(EXTRACTED ENTRIES begins)

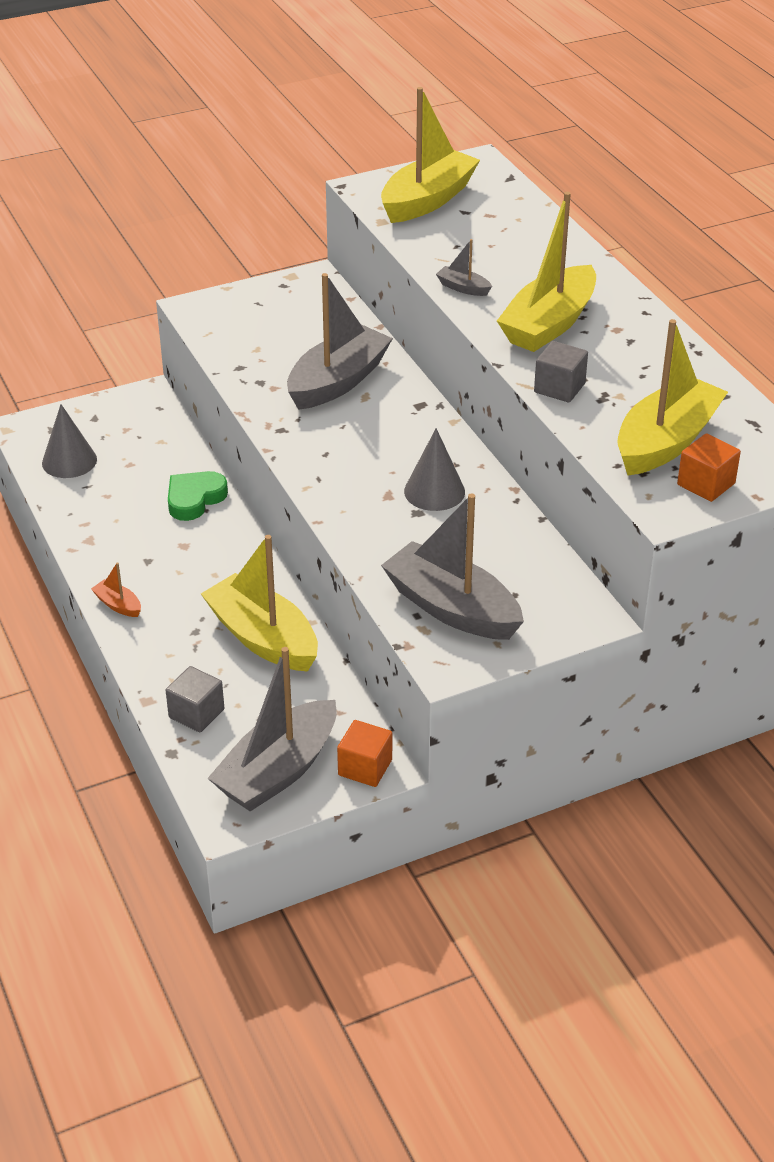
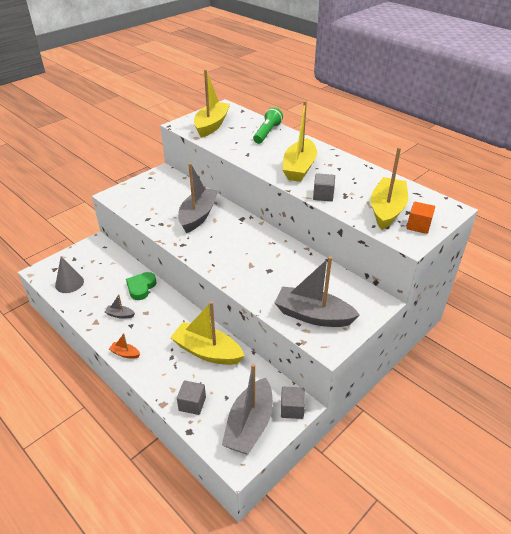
camera: 20 degrees left, 0 degrees up
orange cube [337,720,392,787] -> grey cube [281,387,305,419]
grey cone [404,428,465,511] -> none
grey boat [436,239,492,296] -> grey boat moved to [105,294,135,319]
none -> green flashlight [253,107,283,144]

(EXTRACTED ENTRIES ends)

#### TASK BRIEF
Make a list of all lines in the data that contain "none".

#### ANSWER SECTION
grey cone [404,428,465,511] -> none
none -> green flashlight [253,107,283,144]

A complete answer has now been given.